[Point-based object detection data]
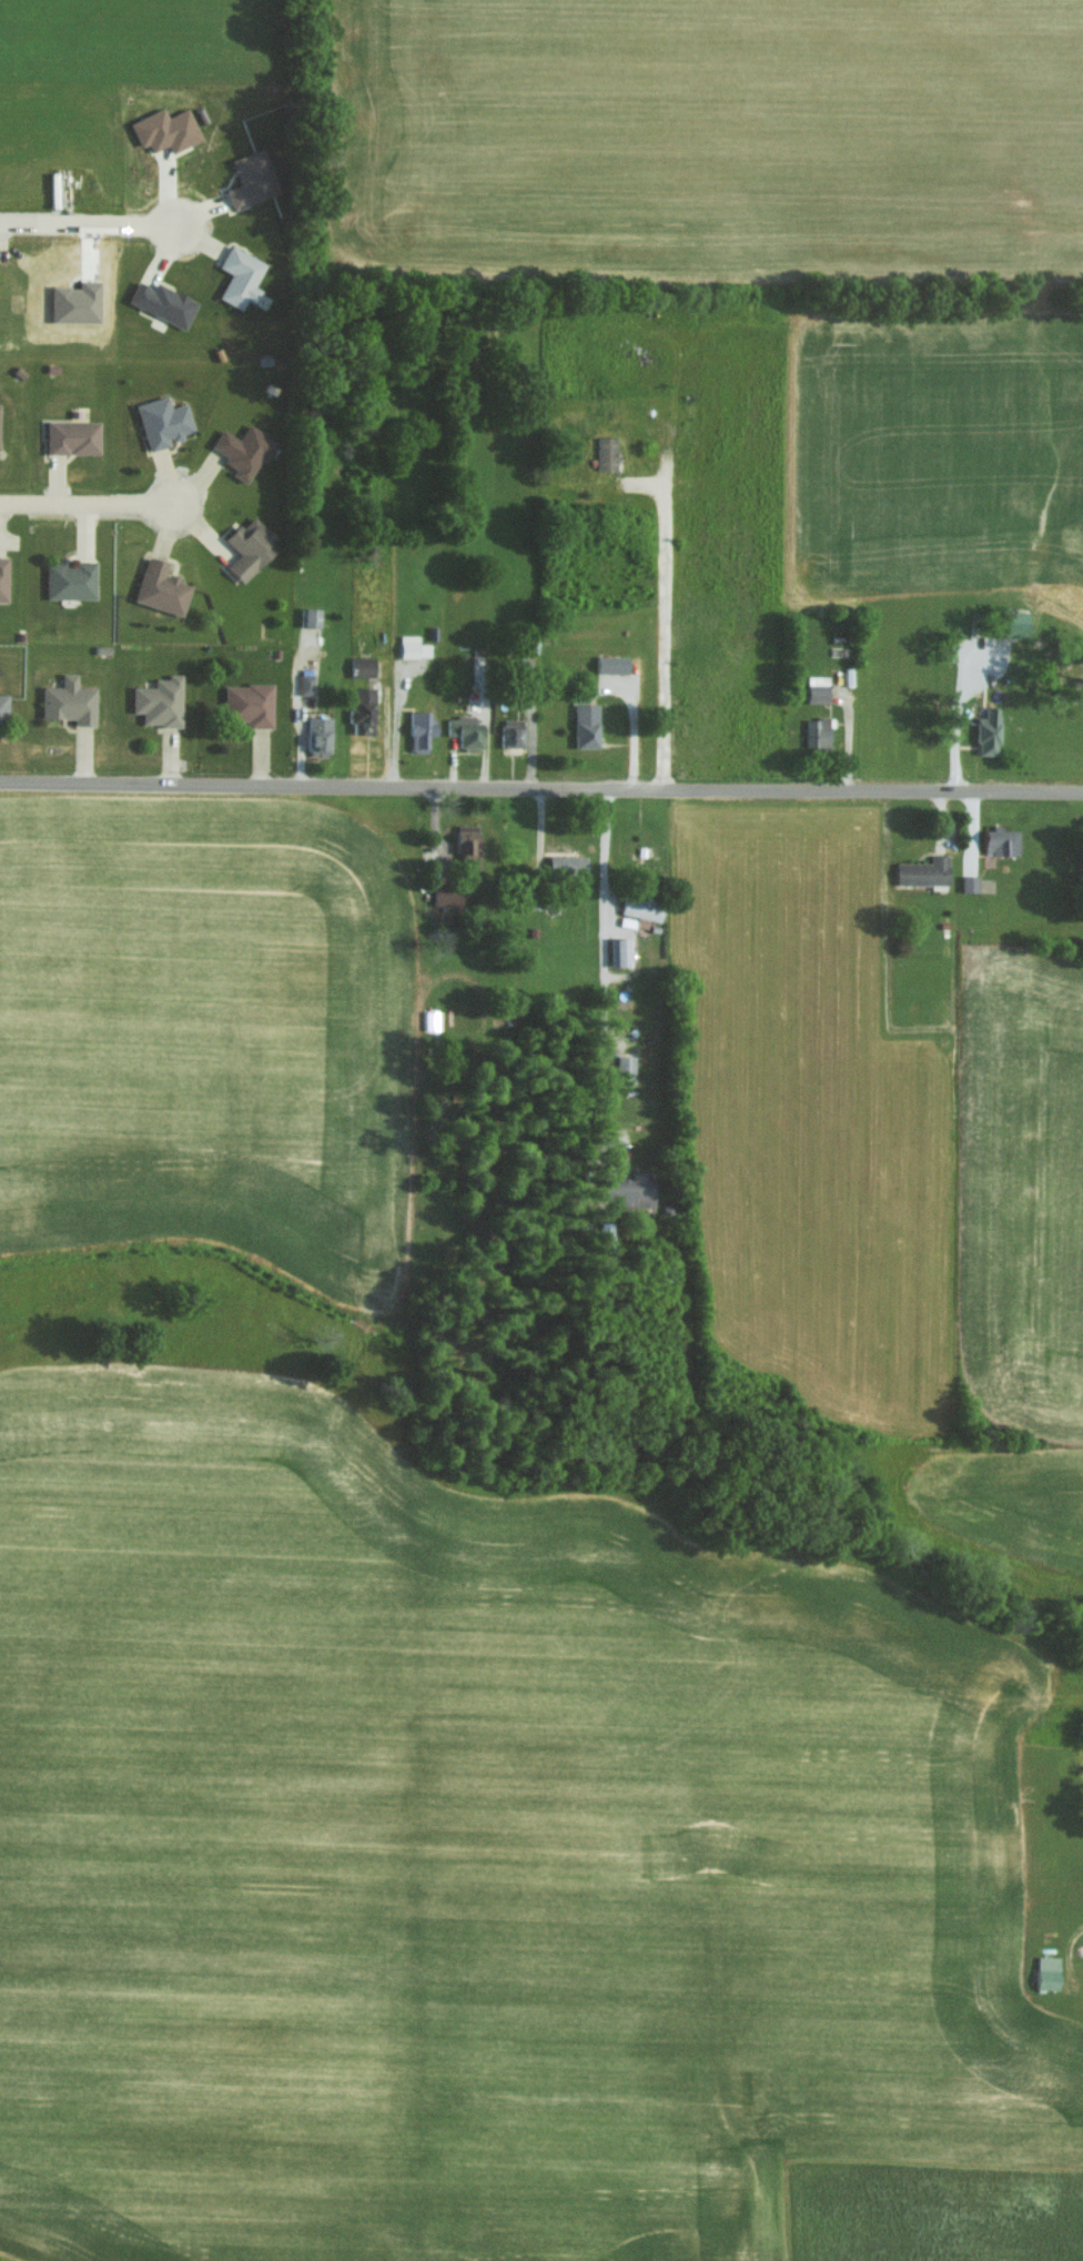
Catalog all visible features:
building: (165, 130)
building: (251, 179)
road: (89, 222)
building: (240, 277)
building: (75, 303)
building: (162, 303)
building: (162, 421)
building: (72, 436)
building: (243, 450)
building: (605, 452)
road: (89, 503)
building: (249, 547)
building: (3, 577)
building: (70, 580)
building: (161, 587)
road: (663, 603)
building: (309, 616)
building: (1006, 623)
building: (412, 646)
building: (611, 663)
building: (361, 666)
building: (305, 683)
building: (813, 688)
road: (961, 699)
building: (68, 700)
building: (159, 701)
building: (249, 703)
building: (3, 708)
building: (362, 709)
building: (586, 725)
building: (420, 728)
building: (465, 730)
building: (512, 732)
building: (811, 732)
building: (981, 732)
building: (319, 734)
road: (541, 789)
building: (467, 840)
building: (994, 840)
building: (567, 863)
building: (917, 871)
building: (446, 894)
building: (641, 907)
building: (619, 951)
road: (601, 980)
building: (625, 1069)
building: (630, 1189)
road: (1072, 1947)
building: (1047, 1972)

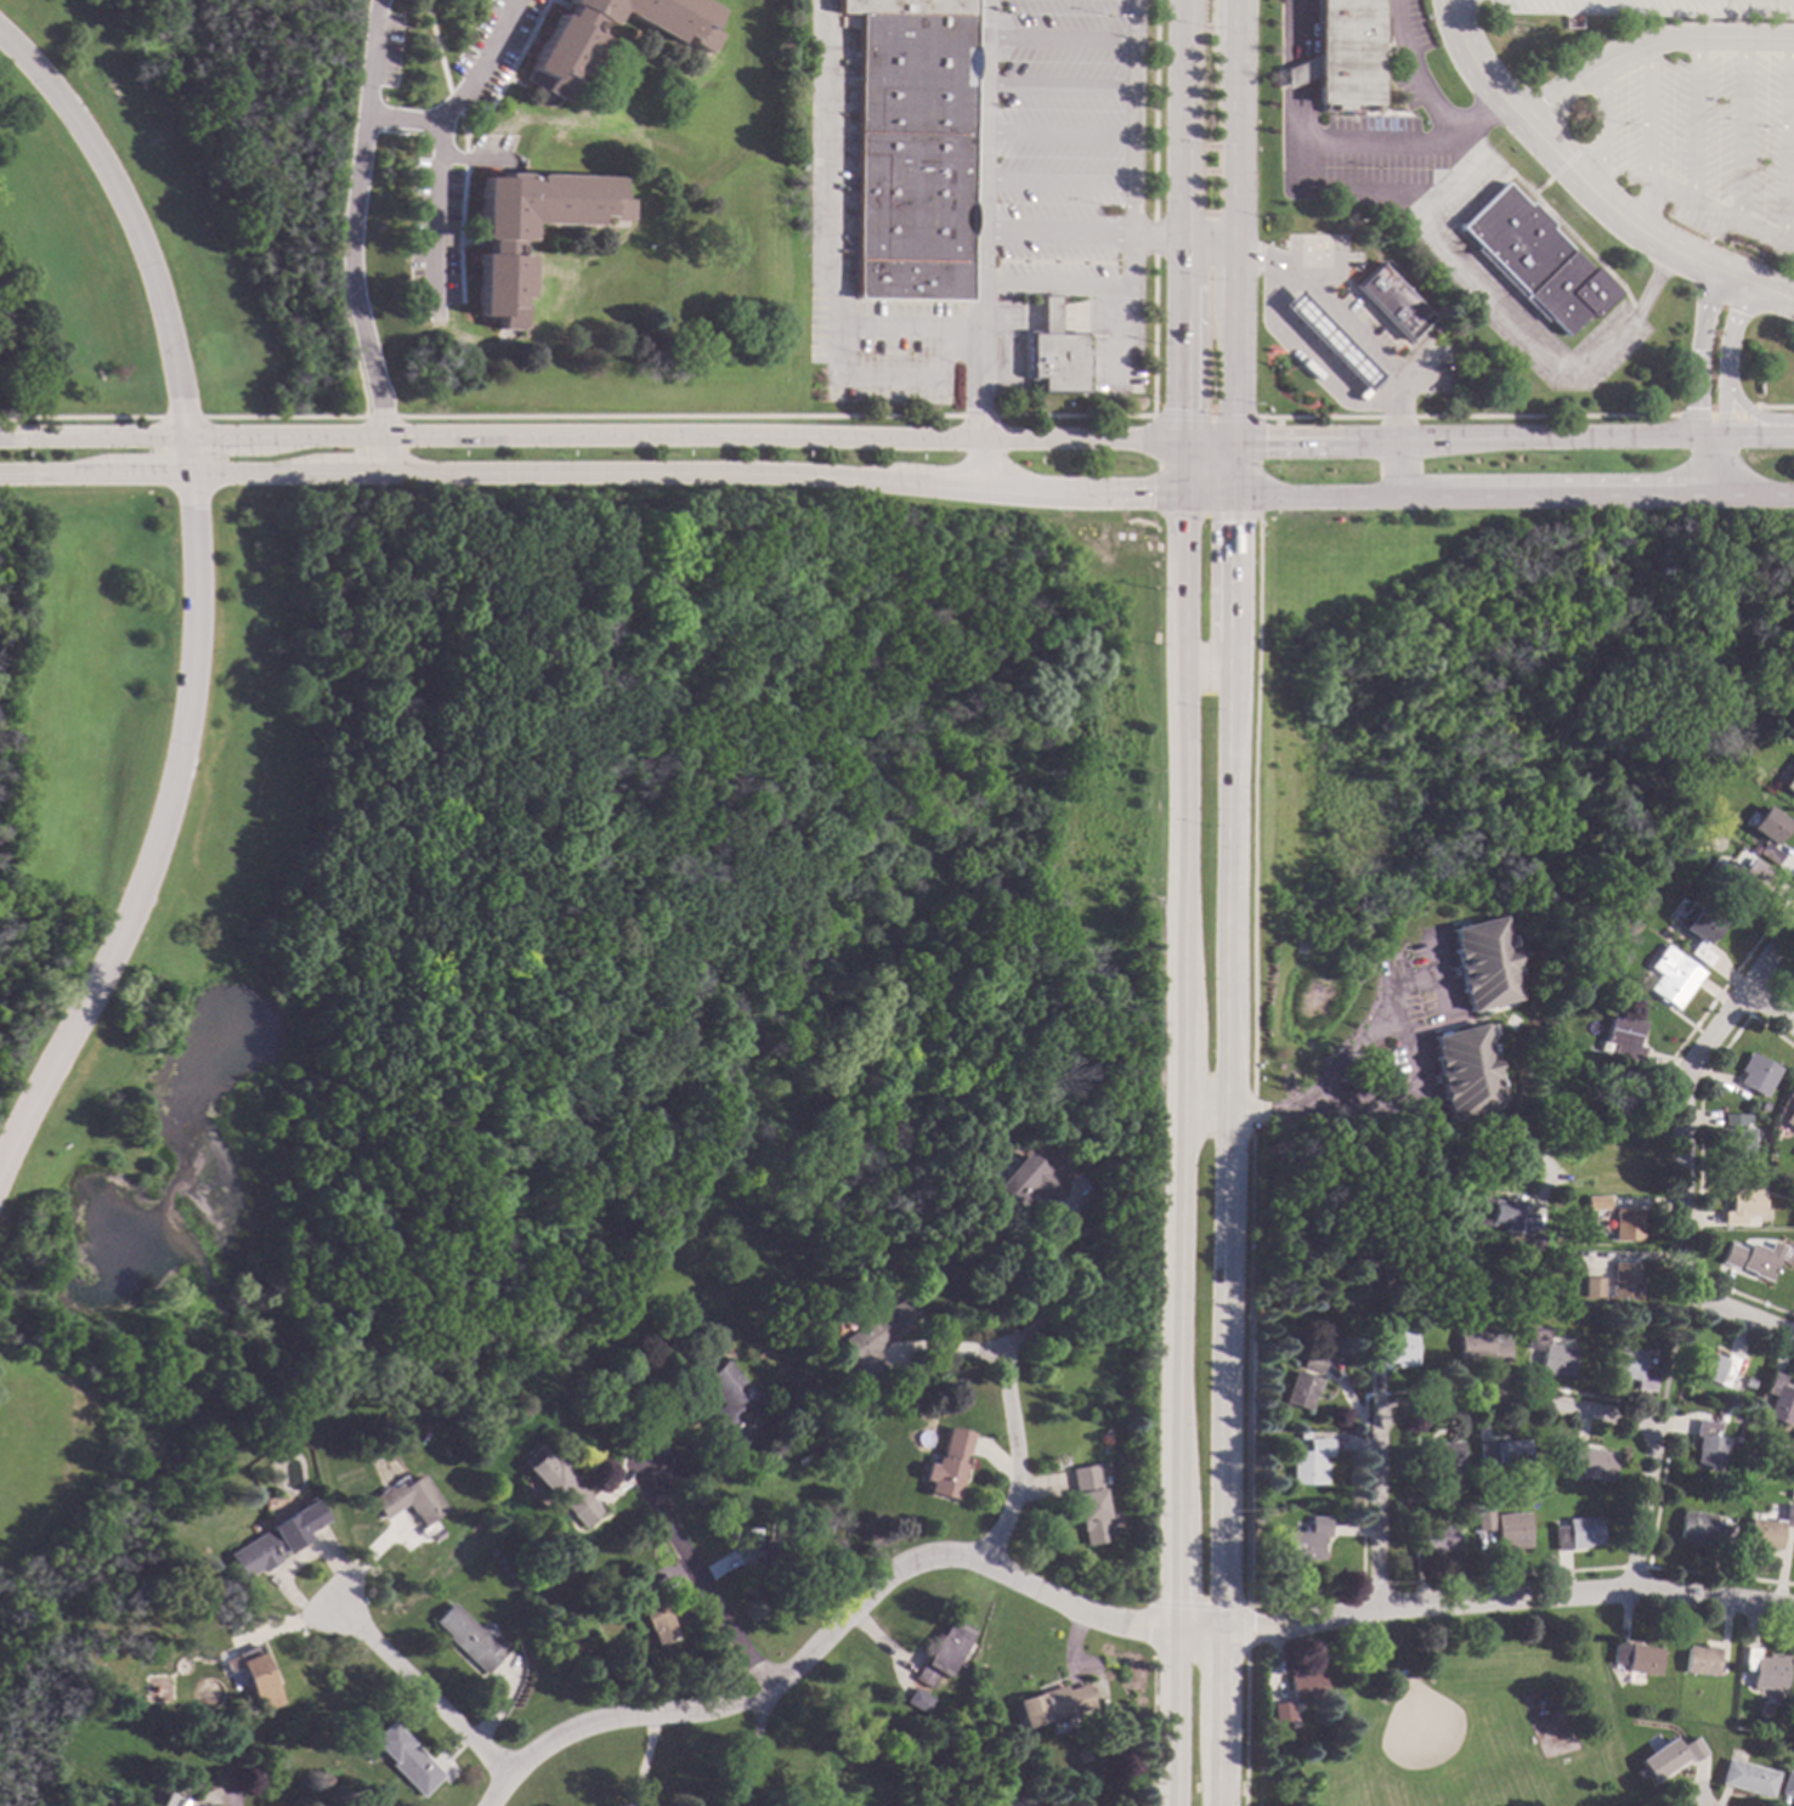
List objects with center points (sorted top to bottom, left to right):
road: (1239, 19)
road: (1303, 30)
road: (1062, 38)
road: (1645, 42)
building: (567, 47)
building: (1341, 54)
road: (1415, 70)
road: (1303, 71)
road: (1060, 86)
parking lot: (1669, 105)
road: (1302, 109)
road: (1475, 112)
road: (1136, 117)
road: (1689, 117)
road: (403, 120)
road: (1736, 128)
road: (1597, 129)
road: (1060, 133)
road: (1237, 137)
road: (1642, 138)
road: (1782, 139)
road: (825, 145)
road: (440, 147)
building: (914, 148)
road: (479, 158)
road: (1554, 158)
road: (1059, 180)
road: (1307, 188)
road: (1402, 203)
road: (1428, 203)
road: (1718, 211)
road: (982, 219)
road: (1058, 233)
road: (1157, 235)
road: (1207, 235)
park: (137, 238)
road: (349, 238)
building: (500, 246)
road: (1180, 247)
building: (1531, 260)
road: (1133, 267)
road: (1234, 274)
road: (1651, 282)
road: (1050, 284)
road: (1753, 285)
building: (1388, 302)
road: (1010, 315)
road: (1048, 316)
road: (1086, 317)
road: (1347, 323)
road: (888, 326)
building: (1433, 326)
road: (1519, 331)
road: (1115, 340)
building: (1326, 342)
road: (1694, 352)
building: (1053, 353)
road: (1306, 356)
road: (1005, 358)
road: (1232, 377)
road: (888, 378)
road: (1720, 386)
road: (1749, 413)
road: (1744, 435)
road: (589, 438)
traffic signals: (1178, 439)
road: (1463, 439)
road: (1204, 440)
traffic signals: (1231, 440)
road: (978, 465)
road: (1696, 465)
road: (1231, 468)
road: (1396, 468)
road: (589, 473)
road: (1746, 494)
traffic signals: (1178, 495)
road: (1204, 496)
traffic signals: (1231, 496)
road: (1464, 496)
road: (1229, 569)
road: (190, 592)
road: (1201, 669)
park: (1496, 699)
building: (1789, 782)
building: (1765, 833)
building: (1655, 870)
building: (1735, 876)
road: (1226, 877)
building: (1695, 930)
park: (493, 933)
building: (1479, 962)
building: (1668, 976)
building: (1584, 977)
road: (1407, 986)
road: (1766, 1014)
building: (1510, 1022)
building: (1578, 1026)
road: (1373, 1032)
building: (1620, 1036)
building: (1462, 1071)
building: (1754, 1074)
building: (1622, 1085)
road: (1680, 1091)
road: (1320, 1107)
road: (1202, 1113)
building: (1789, 1117)
building: (1734, 1138)
road: (1177, 1150)
road: (1414, 1150)
building: (1026, 1182)
building: (1593, 1202)
building: (1743, 1207)
building: (1499, 1215)
building: (1623, 1223)
building: (1532, 1243)
building: (1729, 1255)
building: (1760, 1259)
building: (938, 1261)
building: (1622, 1280)
building: (1590, 1286)
road: (1053, 1289)
road: (1742, 1314)
building: (871, 1334)
building: (1477, 1344)
road: (1669, 1347)
building: (1388, 1350)
building: (1546, 1353)
building: (1307, 1361)
building: (1626, 1367)
building: (1711, 1367)
road: (1222, 1373)
road: (1498, 1384)
building: (1745, 1387)
building: (1296, 1389)
road: (1500, 1400)
building: (1778, 1400)
building: (731, 1406)
building: (1103, 1433)
building: (1298, 1434)
building: (1266, 1439)
building: (1707, 1443)
building: (1482, 1452)
building: (1507, 1453)
building: (1434, 1457)
building: (799, 1460)
road: (1009, 1461)
building: (1306, 1462)
building: (1590, 1462)
building: (943, 1465)
building: (1734, 1480)
building: (561, 1485)
building: (1790, 1494)
building: (405, 1498)
building: (1087, 1502)
building: (1787, 1515)
building: (1479, 1520)
building: (1508, 1530)
building: (1703, 1530)
building: (1574, 1533)
building: (1762, 1533)
building: (1304, 1539)
building: (1430, 1539)
building: (273, 1540)
building: (782, 1556)
road: (1630, 1566)
road: (1502, 1574)
road: (1716, 1575)
road: (701, 1579)
road: (1374, 1585)
road: (1305, 1597)
road: (1506, 1598)
road: (1220, 1605)
building: (652, 1614)
road: (841, 1621)
building: (468, 1638)
building: (1614, 1652)
building: (941, 1653)
building: (1639, 1659)
building: (1699, 1660)
building: (1763, 1669)
building: (253, 1678)
road: (1218, 1686)
building: (1302, 1686)
road: (419, 1693)
building: (917, 1700)
building: (1049, 1703)
building: (1278, 1711)
park: (1459, 1717)
park: (1424, 1742)
building: (1691, 1748)
road: (1218, 1750)
building: (403, 1758)
building: (1660, 1759)
building: (1746, 1777)
road: (1218, 1782)
building: (1786, 1784)
building: (191, 1799)
building: (1793, 1802)
building: (1009, 1803)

_What is being asked_. Each line in the data that holds the string "traffic" needs to be copied.

_Task result_.
traffic signals: (1178, 439)
traffic signals: (1231, 440)
traffic signals: (1178, 495)
traffic signals: (1231, 496)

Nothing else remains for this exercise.